GOAL OF THE EXERCISE: Everything in the listing below should be repeated exactly, apart from the pictures.

RECORDED DATA:
-----
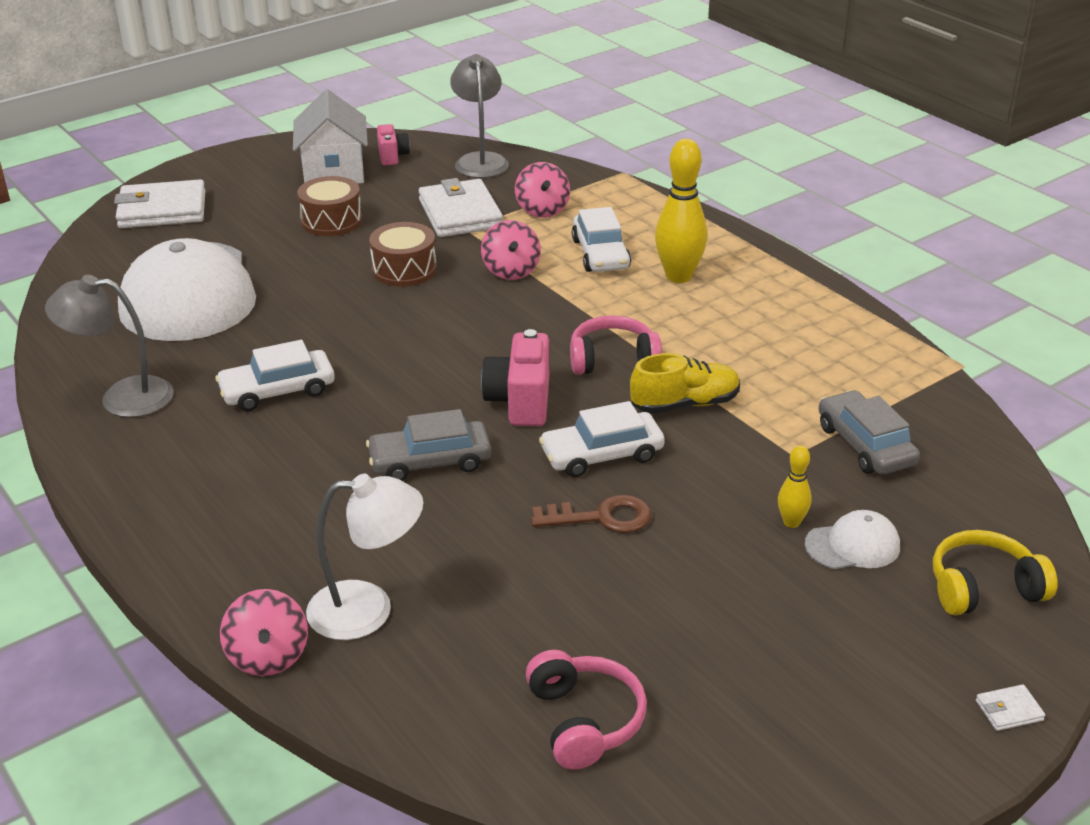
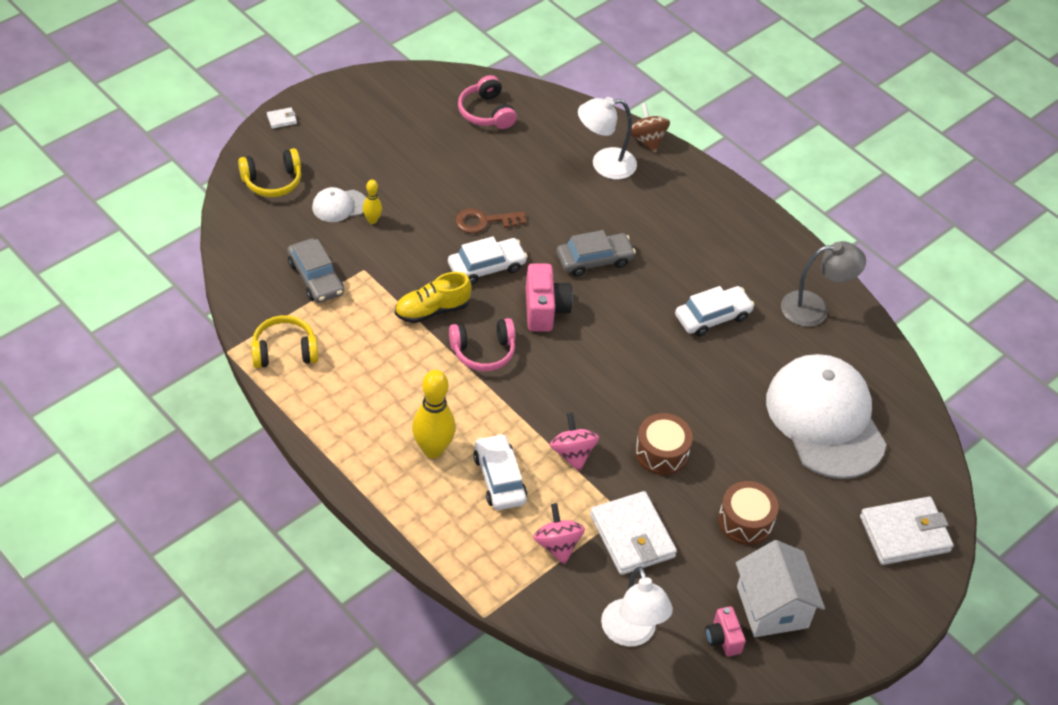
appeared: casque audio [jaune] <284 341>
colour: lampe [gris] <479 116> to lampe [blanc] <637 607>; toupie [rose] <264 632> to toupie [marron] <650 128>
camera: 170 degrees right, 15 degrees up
-----
WRITTEN REPLY:
appeared: casque audio [jaune] <284 341>
colour: lampe [gris] <479 116> to lampe [blanc] <637 607>; toupie [rose] <264 632> to toupie [marron] <650 128>
camera: 170 degrees right, 15 degrees up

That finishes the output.